(Supplied material Opens)

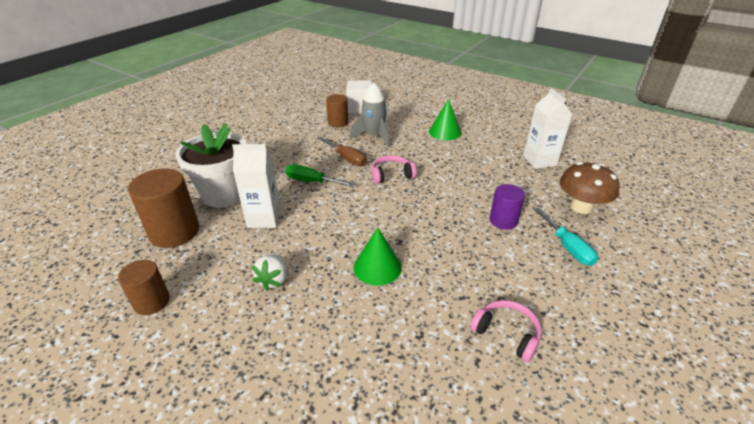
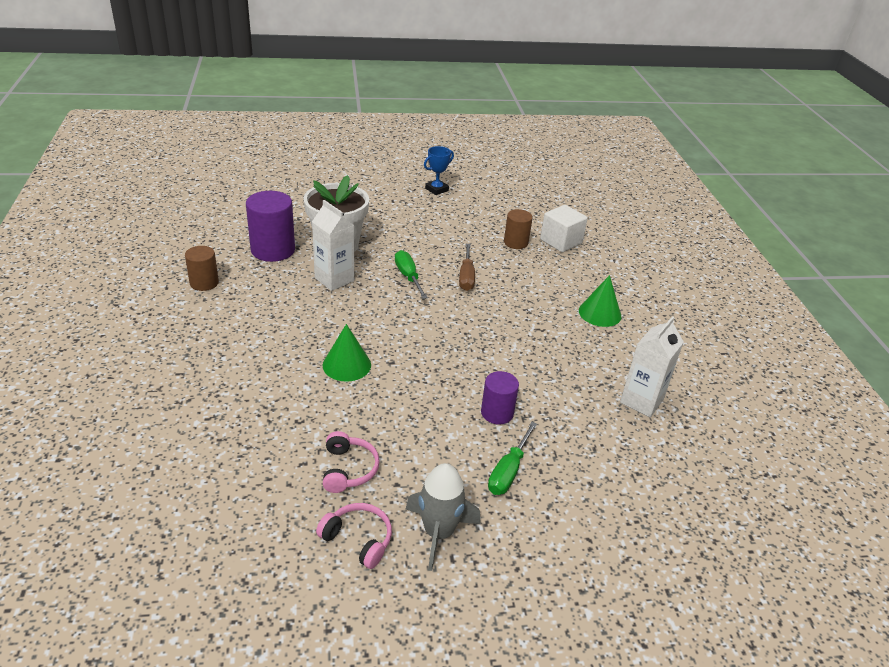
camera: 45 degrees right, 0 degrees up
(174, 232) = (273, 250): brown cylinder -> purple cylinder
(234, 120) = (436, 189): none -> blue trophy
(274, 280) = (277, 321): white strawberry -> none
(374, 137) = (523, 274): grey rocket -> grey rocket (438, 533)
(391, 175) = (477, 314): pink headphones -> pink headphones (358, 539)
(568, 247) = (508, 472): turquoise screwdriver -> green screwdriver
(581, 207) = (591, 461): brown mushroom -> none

(Supplied material Closes)
(Supplied material Opens)

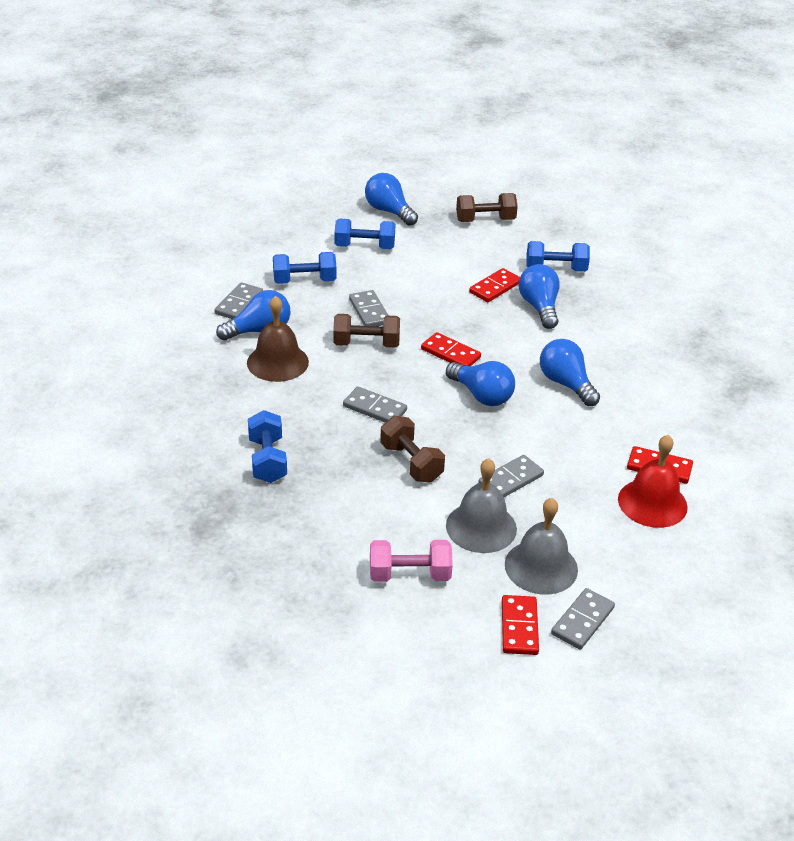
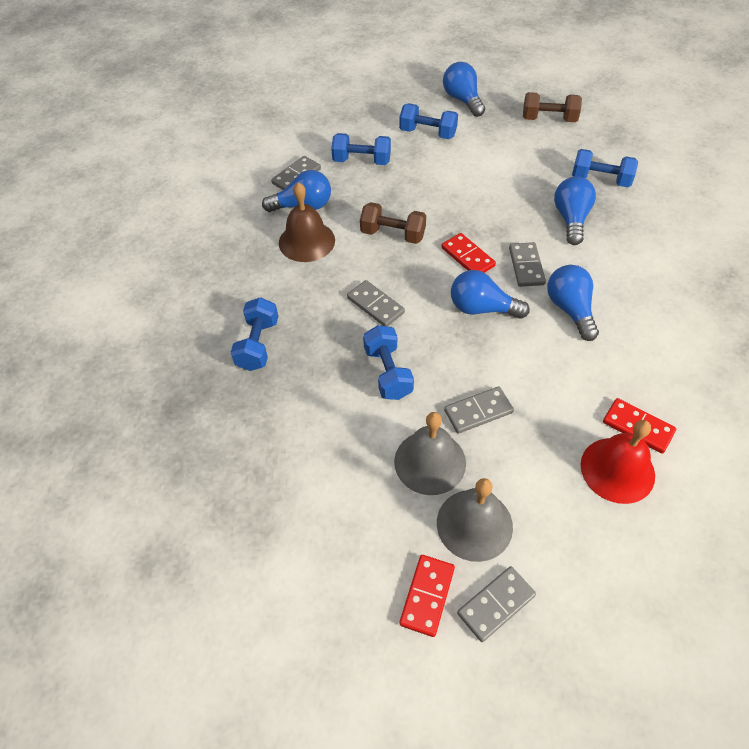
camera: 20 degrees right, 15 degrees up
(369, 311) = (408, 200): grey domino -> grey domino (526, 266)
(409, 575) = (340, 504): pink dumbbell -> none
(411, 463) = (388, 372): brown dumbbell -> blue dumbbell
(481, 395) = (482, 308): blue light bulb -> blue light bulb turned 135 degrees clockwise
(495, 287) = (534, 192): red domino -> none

(Supplied material Closes)

** Request **
Wherever the line holding "camera: 45 degrees right, 0 degrees up" falls in the entries above, copy exactly from it through the line holding "(581, 207) = (591, 461): brown", inclusive, and add nothing.

** Task result **
camera: 45 degrees right, 0 degrees up
(174, 232) = (273, 250): brown cylinder -> purple cylinder
(234, 120) = (436, 189): none -> blue trophy
(274, 280) = (277, 321): white strawberry -> none
(374, 137) = (523, 274): grey rocket -> grey rocket (438, 533)
(391, 175) = (477, 314): pink headphones -> pink headphones (358, 539)
(568, 247) = (508, 472): turquoise screwdriver -> green screwdriver
(581, 207) = (591, 461): brown mushroom -> none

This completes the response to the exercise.